Exercise brief —
Output only the stretch of the listing that starts at the line containing "LCD3 pin SDA: D2 -> D13" and ends at the line containing "OLED3 pin SCL: none -> D5", reproduced exactly with both ends.

Supplied entries —
══════════════════════════════
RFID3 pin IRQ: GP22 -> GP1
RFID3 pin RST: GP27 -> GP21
══════════════════════════════
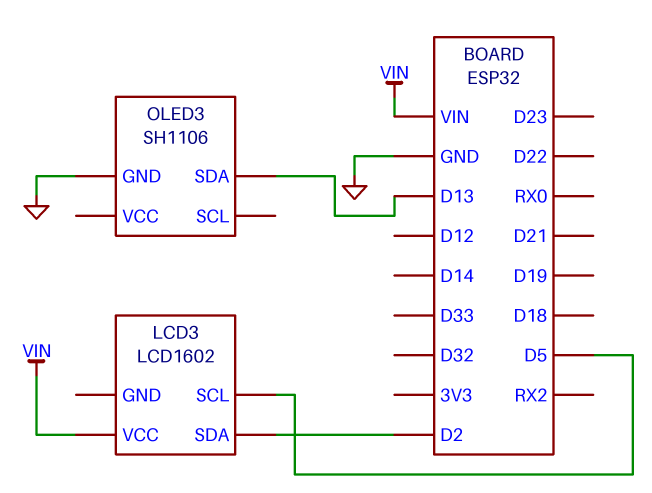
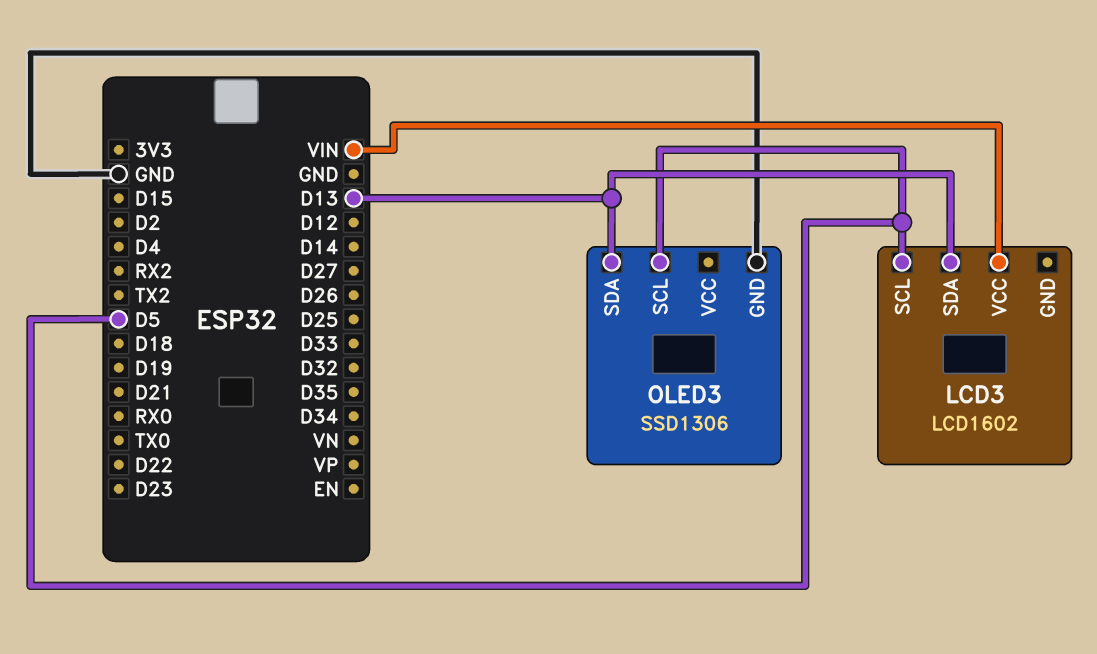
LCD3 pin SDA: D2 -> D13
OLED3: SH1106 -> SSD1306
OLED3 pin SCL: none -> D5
══════════════════════════════
Finished task —
LCD3 pin SDA: D2 -> D13
OLED3: SH1106 -> SSD1306
OLED3 pin SCL: none -> D5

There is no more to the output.